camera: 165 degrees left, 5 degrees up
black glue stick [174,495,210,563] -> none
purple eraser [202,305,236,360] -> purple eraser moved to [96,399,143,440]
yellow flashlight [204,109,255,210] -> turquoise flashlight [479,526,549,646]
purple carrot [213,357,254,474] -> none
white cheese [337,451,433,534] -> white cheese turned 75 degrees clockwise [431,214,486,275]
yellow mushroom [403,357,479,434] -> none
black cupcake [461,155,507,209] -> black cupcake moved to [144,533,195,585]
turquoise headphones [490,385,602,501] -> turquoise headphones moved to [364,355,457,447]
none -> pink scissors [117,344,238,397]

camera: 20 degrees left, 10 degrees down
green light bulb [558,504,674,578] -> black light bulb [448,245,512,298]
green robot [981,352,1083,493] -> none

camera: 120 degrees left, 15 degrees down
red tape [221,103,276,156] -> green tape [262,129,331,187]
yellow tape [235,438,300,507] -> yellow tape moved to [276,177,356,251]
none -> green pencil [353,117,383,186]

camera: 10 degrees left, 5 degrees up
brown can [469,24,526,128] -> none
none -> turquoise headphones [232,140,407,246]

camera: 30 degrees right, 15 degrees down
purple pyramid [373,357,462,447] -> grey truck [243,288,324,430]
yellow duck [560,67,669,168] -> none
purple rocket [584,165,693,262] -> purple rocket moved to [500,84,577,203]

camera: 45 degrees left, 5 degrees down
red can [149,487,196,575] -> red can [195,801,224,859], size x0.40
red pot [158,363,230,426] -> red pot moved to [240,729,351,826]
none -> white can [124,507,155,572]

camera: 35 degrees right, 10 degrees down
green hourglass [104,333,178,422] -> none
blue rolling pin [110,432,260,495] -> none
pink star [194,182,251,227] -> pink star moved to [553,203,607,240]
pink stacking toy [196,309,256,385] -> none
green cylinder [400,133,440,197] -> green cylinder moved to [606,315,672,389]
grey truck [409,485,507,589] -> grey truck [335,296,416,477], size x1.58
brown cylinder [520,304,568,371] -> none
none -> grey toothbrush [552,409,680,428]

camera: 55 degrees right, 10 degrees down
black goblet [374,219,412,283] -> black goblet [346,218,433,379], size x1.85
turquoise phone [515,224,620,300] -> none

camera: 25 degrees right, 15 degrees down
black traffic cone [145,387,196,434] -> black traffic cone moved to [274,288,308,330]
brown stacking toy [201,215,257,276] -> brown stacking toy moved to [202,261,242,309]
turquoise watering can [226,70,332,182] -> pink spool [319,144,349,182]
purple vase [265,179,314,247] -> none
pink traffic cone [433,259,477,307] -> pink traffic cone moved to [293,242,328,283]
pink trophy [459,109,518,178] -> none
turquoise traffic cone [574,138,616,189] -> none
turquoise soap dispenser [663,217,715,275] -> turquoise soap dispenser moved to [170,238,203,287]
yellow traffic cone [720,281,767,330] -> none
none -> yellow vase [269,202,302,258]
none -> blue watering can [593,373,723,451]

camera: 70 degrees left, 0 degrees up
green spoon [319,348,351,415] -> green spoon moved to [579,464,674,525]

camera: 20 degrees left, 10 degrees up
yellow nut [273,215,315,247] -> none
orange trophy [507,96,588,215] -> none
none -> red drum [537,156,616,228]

+---+

• Aim of the exercise: In the listing above, transcribe exactly everything from the line containing "brown can [469,24,526,128] -> none" down to the line containing "camera: 25 degrees right, 15 degrees down", including both and nothing more.

• Result of this task:
brown can [469,24,526,128] -> none
none -> turquoise headphones [232,140,407,246]

camera: 30 degrees right, 15 degrees down
purple pyramid [373,357,462,447] -> grey truck [243,288,324,430]
yellow duck [560,67,669,168] -> none
purple rocket [584,165,693,262] -> purple rocket moved to [500,84,577,203]

camera: 45 degrees left, 5 degrees down
red can [149,487,196,575] -> red can [195,801,224,859], size x0.40
red pot [158,363,230,426] -> red pot moved to [240,729,351,826]
none -> white can [124,507,155,572]

camera: 35 degrees right, 10 degrees down
green hourglass [104,333,178,422] -> none
blue rolling pin [110,432,260,495] -> none
pink star [194,182,251,227] -> pink star moved to [553,203,607,240]
pink stacking toy [196,309,256,385] -> none
green cylinder [400,133,440,197] -> green cylinder moved to [606,315,672,389]
grey truck [409,485,507,589] -> grey truck [335,296,416,477], size x1.58
brown cylinder [520,304,568,371] -> none
none -> grey toothbrush [552,409,680,428]

camera: 55 degrees right, 10 degrees down
black goblet [374,219,412,283] -> black goblet [346,218,433,379], size x1.85
turquoise phone [515,224,620,300] -> none

camera: 25 degrees right, 15 degrees down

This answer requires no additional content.